Reproduce only the stretch of entries below that begins at the first line and ends at the line holding "R1: 100k (GND, W4) -> 4.3k (GND, W4)".

Collected data:
===============
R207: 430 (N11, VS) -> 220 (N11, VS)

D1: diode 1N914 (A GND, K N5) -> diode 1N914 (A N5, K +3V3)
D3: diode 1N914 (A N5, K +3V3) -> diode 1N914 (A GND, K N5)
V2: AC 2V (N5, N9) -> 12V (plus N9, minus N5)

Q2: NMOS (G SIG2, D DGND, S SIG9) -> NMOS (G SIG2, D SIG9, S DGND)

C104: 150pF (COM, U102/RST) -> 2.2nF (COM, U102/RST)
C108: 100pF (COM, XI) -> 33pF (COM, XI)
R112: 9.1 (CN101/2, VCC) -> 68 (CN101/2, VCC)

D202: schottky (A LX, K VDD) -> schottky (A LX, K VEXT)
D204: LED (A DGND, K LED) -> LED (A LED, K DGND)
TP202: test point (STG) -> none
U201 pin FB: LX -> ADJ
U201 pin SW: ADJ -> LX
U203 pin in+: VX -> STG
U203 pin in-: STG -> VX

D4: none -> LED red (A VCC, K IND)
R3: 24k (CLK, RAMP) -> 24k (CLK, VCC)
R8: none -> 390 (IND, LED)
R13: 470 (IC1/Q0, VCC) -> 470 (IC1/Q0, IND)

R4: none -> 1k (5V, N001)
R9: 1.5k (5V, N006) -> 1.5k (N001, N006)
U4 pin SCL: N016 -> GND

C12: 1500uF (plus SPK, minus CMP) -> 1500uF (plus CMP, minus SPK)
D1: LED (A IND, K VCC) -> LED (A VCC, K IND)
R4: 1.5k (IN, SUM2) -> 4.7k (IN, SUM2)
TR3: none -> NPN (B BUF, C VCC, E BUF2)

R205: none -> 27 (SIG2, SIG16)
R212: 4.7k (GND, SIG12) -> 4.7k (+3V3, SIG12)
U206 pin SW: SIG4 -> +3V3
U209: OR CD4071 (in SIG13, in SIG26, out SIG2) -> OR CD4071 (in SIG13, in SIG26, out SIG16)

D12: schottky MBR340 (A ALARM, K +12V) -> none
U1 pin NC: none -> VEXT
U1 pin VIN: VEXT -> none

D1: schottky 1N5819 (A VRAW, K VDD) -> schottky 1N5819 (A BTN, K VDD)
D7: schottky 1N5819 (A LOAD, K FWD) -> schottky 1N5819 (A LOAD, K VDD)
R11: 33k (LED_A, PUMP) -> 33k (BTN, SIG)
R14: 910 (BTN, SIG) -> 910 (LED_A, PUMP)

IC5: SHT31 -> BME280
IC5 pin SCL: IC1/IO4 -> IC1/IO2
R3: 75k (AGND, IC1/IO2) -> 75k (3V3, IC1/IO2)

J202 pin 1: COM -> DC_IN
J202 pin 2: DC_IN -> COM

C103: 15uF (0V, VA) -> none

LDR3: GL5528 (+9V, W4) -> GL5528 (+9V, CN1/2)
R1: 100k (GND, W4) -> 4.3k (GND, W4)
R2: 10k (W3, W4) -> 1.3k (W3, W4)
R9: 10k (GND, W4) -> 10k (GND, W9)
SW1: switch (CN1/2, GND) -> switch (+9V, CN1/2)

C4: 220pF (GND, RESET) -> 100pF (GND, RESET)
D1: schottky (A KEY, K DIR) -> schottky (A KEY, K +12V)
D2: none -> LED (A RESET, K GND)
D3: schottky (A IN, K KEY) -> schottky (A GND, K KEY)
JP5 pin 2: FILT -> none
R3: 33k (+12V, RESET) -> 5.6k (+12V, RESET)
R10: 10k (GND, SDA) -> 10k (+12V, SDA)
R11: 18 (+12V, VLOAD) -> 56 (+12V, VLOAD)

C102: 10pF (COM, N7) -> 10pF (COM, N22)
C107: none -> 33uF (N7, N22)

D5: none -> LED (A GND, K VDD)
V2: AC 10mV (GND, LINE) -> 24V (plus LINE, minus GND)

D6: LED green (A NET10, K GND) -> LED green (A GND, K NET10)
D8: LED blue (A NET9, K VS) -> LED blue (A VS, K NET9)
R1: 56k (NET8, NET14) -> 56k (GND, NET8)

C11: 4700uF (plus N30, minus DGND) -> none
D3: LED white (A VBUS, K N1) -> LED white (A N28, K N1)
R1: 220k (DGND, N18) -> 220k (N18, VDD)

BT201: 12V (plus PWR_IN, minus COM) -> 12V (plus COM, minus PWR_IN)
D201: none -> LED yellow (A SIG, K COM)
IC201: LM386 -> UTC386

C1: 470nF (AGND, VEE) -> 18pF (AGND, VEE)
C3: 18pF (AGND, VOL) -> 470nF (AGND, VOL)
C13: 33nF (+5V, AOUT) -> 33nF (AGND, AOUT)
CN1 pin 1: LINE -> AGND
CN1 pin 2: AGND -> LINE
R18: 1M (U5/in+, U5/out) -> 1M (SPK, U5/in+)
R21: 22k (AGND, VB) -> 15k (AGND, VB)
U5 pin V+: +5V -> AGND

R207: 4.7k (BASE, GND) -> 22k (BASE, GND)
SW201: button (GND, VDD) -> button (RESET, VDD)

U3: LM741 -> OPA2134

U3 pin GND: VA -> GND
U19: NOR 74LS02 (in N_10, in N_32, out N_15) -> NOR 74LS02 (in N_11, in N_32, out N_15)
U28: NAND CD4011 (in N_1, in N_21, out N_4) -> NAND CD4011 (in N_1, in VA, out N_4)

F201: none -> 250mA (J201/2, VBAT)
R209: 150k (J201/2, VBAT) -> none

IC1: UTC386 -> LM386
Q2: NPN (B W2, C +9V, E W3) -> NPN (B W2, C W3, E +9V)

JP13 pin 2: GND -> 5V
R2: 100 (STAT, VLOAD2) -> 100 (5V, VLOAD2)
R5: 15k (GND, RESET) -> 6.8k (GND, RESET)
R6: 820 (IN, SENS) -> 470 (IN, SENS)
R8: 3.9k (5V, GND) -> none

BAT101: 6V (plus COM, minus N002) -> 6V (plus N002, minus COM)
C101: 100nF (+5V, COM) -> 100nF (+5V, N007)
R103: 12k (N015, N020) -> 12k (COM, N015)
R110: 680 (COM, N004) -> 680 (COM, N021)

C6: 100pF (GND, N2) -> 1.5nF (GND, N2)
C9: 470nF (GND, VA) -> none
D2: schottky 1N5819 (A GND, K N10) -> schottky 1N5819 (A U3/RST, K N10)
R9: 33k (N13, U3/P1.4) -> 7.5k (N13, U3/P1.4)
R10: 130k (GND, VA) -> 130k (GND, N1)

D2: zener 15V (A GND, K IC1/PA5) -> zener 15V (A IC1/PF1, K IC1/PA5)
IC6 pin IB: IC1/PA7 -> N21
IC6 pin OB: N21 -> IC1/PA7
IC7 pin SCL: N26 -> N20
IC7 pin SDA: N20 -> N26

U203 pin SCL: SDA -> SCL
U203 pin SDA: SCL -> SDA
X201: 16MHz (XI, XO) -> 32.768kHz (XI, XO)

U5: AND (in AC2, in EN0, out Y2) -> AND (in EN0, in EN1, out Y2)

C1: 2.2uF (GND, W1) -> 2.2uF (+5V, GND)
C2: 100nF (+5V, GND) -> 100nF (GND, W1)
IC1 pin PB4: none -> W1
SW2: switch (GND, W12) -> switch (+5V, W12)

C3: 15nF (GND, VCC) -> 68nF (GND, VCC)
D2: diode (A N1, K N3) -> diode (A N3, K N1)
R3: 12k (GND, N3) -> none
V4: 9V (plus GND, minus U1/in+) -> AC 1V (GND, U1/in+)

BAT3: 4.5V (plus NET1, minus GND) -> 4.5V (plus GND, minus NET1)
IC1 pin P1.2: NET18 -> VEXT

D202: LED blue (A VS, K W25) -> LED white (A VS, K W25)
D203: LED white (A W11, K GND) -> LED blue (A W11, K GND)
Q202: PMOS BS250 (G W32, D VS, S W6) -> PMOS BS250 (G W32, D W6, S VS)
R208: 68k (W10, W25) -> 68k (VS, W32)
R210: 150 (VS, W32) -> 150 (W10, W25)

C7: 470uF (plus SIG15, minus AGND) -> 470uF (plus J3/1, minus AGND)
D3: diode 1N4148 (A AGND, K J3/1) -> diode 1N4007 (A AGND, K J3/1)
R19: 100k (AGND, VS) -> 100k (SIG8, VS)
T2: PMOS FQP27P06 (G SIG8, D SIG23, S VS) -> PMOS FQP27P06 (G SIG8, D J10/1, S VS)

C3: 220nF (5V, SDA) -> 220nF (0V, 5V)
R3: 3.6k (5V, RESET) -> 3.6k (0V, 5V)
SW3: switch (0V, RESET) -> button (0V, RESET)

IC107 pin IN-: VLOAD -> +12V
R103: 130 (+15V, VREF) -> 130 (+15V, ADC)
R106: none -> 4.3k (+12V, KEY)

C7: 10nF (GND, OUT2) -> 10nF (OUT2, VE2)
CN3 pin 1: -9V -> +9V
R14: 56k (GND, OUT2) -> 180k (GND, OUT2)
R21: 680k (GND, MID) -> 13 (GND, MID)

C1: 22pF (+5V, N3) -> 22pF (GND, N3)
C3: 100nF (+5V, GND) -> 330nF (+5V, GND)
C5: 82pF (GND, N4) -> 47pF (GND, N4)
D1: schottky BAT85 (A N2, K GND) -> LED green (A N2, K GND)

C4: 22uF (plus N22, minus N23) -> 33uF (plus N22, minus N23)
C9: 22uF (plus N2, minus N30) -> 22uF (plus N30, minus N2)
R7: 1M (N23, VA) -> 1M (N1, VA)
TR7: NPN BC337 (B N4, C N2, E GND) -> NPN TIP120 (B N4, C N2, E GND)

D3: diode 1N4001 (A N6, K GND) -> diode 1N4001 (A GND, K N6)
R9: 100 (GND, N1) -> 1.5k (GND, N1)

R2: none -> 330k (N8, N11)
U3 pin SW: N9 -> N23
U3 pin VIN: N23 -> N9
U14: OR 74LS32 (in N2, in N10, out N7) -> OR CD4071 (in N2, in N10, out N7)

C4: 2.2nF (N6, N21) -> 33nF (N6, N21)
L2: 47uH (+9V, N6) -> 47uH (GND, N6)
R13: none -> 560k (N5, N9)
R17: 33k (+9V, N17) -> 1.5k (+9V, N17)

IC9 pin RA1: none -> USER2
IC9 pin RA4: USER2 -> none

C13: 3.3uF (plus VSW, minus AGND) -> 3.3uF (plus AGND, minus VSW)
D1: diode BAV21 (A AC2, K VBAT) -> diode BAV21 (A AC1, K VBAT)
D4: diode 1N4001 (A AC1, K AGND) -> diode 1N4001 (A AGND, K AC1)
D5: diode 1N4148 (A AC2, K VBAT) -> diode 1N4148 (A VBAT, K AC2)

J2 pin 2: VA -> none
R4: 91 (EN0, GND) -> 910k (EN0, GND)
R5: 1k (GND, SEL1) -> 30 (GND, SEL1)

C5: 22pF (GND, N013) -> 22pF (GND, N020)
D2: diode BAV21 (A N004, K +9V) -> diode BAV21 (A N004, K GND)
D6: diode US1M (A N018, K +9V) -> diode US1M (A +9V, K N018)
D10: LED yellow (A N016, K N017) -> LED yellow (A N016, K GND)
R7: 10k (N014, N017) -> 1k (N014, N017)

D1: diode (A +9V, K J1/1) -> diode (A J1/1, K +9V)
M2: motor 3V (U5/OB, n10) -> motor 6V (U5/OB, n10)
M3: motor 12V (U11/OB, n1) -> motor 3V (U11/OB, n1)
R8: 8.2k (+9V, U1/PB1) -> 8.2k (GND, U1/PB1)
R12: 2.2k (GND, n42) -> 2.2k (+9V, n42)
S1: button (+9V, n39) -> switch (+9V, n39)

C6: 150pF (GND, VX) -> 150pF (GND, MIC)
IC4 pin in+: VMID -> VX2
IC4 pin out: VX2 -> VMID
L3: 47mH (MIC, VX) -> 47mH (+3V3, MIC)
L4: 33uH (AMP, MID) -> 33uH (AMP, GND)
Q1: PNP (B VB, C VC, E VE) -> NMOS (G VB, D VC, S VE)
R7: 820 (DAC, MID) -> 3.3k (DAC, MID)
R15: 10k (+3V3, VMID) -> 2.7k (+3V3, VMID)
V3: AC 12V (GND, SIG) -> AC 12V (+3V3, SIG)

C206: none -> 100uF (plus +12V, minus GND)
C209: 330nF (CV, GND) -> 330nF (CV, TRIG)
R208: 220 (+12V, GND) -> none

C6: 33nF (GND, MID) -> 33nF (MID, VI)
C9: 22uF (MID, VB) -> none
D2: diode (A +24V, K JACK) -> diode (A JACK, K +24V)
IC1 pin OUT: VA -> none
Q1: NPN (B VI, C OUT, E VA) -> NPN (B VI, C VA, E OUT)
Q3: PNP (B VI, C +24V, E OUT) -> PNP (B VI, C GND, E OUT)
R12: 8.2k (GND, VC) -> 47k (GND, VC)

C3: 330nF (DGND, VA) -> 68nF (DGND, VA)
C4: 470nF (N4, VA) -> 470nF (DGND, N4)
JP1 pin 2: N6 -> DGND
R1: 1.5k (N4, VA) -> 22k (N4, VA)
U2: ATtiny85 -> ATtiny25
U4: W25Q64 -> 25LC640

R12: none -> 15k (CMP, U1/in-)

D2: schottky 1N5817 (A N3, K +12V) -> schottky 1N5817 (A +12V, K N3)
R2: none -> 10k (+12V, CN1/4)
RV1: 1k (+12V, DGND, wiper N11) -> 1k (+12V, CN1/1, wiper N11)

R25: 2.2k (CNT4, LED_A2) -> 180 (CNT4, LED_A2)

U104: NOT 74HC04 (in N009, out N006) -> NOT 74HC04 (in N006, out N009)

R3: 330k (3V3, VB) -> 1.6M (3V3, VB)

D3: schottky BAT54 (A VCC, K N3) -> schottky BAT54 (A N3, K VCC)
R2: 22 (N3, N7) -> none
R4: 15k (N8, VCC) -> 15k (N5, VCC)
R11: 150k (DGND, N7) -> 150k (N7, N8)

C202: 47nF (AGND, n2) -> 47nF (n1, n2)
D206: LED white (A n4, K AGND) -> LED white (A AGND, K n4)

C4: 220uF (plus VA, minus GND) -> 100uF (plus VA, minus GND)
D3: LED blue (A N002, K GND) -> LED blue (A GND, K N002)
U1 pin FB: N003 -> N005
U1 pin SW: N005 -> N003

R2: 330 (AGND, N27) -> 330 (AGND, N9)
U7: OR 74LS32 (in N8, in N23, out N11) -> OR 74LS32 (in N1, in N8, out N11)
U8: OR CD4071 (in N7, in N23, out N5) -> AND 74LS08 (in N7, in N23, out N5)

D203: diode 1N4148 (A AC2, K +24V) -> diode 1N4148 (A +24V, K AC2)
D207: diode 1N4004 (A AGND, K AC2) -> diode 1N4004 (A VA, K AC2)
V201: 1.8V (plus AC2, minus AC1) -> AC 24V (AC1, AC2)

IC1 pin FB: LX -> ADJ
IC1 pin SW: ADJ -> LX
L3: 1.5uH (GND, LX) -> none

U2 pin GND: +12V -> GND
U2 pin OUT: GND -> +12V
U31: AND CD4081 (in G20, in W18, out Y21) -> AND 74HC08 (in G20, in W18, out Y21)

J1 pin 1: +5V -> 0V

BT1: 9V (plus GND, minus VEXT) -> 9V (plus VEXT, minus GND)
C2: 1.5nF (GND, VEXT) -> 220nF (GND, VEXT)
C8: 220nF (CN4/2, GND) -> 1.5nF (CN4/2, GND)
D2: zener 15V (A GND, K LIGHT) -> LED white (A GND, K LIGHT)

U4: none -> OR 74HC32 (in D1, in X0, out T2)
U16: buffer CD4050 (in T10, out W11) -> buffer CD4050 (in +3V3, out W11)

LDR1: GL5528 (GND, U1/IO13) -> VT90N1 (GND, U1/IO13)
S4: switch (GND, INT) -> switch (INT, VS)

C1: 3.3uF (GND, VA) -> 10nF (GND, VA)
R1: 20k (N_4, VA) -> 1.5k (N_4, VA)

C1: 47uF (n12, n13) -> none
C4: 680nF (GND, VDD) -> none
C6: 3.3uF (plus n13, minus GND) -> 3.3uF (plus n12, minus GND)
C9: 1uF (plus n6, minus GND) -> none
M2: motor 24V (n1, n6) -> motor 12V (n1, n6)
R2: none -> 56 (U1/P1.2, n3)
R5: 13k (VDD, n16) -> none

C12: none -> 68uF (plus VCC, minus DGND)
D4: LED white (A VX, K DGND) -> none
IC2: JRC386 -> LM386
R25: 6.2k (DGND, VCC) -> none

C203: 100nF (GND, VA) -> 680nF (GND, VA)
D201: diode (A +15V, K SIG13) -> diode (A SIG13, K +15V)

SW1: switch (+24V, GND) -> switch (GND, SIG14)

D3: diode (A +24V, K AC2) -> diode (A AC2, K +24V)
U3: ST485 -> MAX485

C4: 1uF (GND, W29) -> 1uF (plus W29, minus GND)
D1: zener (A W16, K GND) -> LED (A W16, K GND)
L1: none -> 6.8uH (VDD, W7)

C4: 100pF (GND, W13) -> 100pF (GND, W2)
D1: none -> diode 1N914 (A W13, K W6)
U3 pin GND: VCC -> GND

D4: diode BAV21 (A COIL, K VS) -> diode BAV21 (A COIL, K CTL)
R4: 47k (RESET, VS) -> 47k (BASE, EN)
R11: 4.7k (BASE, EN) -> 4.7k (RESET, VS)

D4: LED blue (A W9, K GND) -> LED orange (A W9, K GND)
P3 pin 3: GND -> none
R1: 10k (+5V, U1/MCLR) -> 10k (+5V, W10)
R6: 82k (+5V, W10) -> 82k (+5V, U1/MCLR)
===============
▸ **RESPONSE TO THE TASK**
R207: 430 (N11, VS) -> 220 (N11, VS)

D1: diode 1N914 (A GND, K N5) -> diode 1N914 (A N5, K +3V3)
D3: diode 1N914 (A N5, K +3V3) -> diode 1N914 (A GND, K N5)
V2: AC 2V (N5, N9) -> 12V (plus N9, minus N5)

Q2: NMOS (G SIG2, D DGND, S SIG9) -> NMOS (G SIG2, D SIG9, S DGND)

C104: 150pF (COM, U102/RST) -> 2.2nF (COM, U102/RST)
C108: 100pF (COM, XI) -> 33pF (COM, XI)
R112: 9.1 (CN101/2, VCC) -> 68 (CN101/2, VCC)

D202: schottky (A LX, K VDD) -> schottky (A LX, K VEXT)
D204: LED (A DGND, K LED) -> LED (A LED, K DGND)
TP202: test point (STG) -> none
U201 pin FB: LX -> ADJ
U201 pin SW: ADJ -> LX
U203 pin in+: VX -> STG
U203 pin in-: STG -> VX

D4: none -> LED red (A VCC, K IND)
R3: 24k (CLK, RAMP) -> 24k (CLK, VCC)
R8: none -> 390 (IND, LED)
R13: 470 (IC1/Q0, VCC) -> 470 (IC1/Q0, IND)

R4: none -> 1k (5V, N001)
R9: 1.5k (5V, N006) -> 1.5k (N001, N006)
U4 pin SCL: N016 -> GND

C12: 1500uF (plus SPK, minus CMP) -> 1500uF (plus CMP, minus SPK)
D1: LED (A IND, K VCC) -> LED (A VCC, K IND)
R4: 1.5k (IN, SUM2) -> 4.7k (IN, SUM2)
TR3: none -> NPN (B BUF, C VCC, E BUF2)

R205: none -> 27 (SIG2, SIG16)
R212: 4.7k (GND, SIG12) -> 4.7k (+3V3, SIG12)
U206 pin SW: SIG4 -> +3V3
U209: OR CD4071 (in SIG13, in SIG26, out SIG2) -> OR CD4071 (in SIG13, in SIG26, out SIG16)

D12: schottky MBR340 (A ALARM, K +12V) -> none
U1 pin NC: none -> VEXT
U1 pin VIN: VEXT -> none

D1: schottky 1N5819 (A VRAW, K VDD) -> schottky 1N5819 (A BTN, K VDD)
D7: schottky 1N5819 (A LOAD, K FWD) -> schottky 1N5819 (A LOAD, K VDD)
R11: 33k (LED_A, PUMP) -> 33k (BTN, SIG)
R14: 910 (BTN, SIG) -> 910 (LED_A, PUMP)

IC5: SHT31 -> BME280
IC5 pin SCL: IC1/IO4 -> IC1/IO2
R3: 75k (AGND, IC1/IO2) -> 75k (3V3, IC1/IO2)

J202 pin 1: COM -> DC_IN
J202 pin 2: DC_IN -> COM

C103: 15uF (0V, VA) -> none

LDR3: GL5528 (+9V, W4) -> GL5528 (+9V, CN1/2)
R1: 100k (GND, W4) -> 4.3k (GND, W4)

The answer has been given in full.